'''
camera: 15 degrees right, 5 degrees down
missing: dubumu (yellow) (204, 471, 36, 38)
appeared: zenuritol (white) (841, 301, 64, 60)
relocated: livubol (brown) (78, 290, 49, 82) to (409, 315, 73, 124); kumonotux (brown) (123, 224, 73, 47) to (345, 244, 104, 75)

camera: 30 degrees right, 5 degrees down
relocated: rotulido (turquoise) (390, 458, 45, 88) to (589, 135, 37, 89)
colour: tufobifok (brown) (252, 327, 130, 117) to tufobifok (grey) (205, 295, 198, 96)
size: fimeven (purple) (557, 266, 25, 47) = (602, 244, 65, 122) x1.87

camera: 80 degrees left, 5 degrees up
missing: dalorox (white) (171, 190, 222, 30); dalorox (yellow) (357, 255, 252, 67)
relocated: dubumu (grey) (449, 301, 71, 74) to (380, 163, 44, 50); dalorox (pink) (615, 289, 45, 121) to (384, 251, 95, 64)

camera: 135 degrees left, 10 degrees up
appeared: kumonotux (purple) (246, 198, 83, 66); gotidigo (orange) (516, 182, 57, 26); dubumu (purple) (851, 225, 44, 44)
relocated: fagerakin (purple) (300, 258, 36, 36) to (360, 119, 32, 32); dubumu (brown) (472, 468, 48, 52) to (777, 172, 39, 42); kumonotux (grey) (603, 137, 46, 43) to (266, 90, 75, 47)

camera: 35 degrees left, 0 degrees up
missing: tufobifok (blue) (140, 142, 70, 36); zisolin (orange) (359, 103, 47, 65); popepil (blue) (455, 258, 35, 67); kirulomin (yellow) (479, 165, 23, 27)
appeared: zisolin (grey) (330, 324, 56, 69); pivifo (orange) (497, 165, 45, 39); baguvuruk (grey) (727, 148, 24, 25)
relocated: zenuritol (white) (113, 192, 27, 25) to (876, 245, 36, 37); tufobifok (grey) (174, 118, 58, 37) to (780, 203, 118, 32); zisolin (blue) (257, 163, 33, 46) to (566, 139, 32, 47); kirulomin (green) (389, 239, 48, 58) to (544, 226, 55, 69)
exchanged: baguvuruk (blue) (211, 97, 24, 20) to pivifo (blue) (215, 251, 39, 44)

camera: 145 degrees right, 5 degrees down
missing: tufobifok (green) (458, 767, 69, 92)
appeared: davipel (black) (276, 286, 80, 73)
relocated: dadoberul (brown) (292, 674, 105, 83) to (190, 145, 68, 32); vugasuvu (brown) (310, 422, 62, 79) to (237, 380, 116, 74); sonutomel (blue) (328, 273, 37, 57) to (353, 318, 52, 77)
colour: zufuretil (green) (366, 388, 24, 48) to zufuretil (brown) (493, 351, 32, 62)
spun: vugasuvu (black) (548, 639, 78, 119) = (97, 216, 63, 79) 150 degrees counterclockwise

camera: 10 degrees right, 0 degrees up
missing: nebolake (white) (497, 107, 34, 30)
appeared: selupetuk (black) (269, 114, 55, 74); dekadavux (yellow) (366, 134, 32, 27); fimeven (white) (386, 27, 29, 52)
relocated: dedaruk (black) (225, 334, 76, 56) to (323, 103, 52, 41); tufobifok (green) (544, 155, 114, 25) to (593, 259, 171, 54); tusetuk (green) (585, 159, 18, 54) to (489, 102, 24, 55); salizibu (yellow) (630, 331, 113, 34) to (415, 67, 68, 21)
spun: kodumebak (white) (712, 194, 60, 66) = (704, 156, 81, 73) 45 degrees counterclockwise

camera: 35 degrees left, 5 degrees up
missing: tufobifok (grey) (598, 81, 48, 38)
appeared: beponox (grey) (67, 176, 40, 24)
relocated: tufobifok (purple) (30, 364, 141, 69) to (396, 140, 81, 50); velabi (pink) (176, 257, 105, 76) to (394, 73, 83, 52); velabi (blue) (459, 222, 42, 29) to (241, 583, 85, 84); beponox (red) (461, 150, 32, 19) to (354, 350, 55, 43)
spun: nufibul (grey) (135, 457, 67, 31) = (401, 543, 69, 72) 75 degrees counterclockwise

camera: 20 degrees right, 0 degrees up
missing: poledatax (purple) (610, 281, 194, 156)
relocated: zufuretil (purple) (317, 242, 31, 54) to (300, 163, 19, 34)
'''
Lines from the beginning of the data above through the line containing "appeared: zenuritol (white)" are to be returned exactly, and no others.

camera: 15 degrees right, 5 degrees down
missing: dubumu (yellow) (204, 471, 36, 38)
appeared: zenuritol (white) (841, 301, 64, 60)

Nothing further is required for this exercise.